(Exercise data)

___

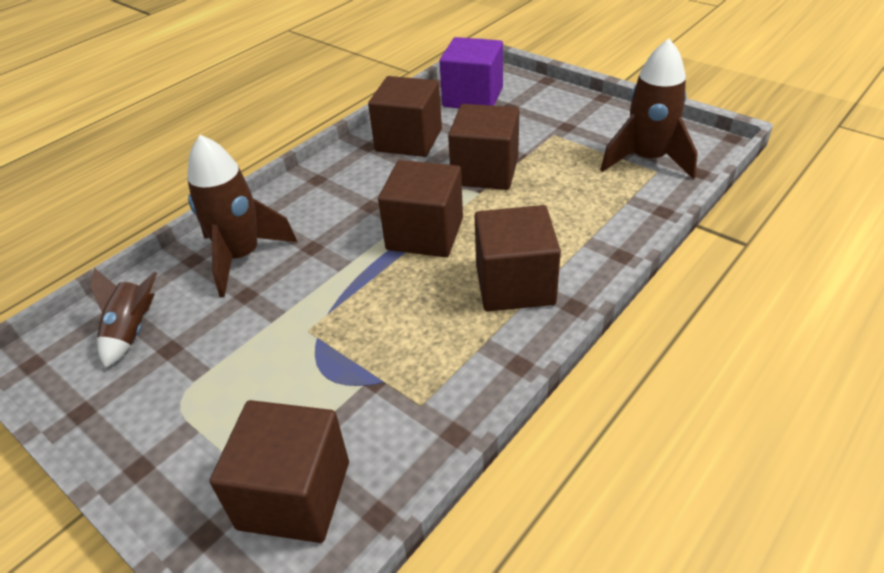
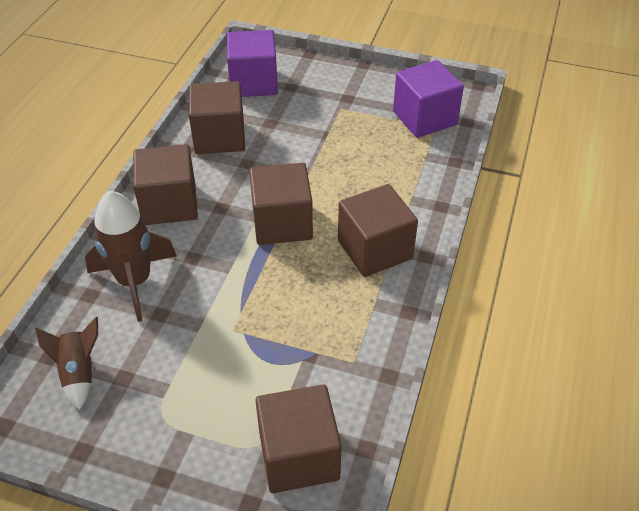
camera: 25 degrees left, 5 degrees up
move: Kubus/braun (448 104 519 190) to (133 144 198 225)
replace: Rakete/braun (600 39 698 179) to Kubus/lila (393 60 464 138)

___

(Work instruction) Could you print the whole listing again, exactly, leaving the pictures out?

(Your response)
camera: 25 degrees left, 5 degrees up
move: Kubus/braun (448 104 519 190) to (133 144 198 225)
replace: Rakete/braun (600 39 698 179) to Kubus/lila (393 60 464 138)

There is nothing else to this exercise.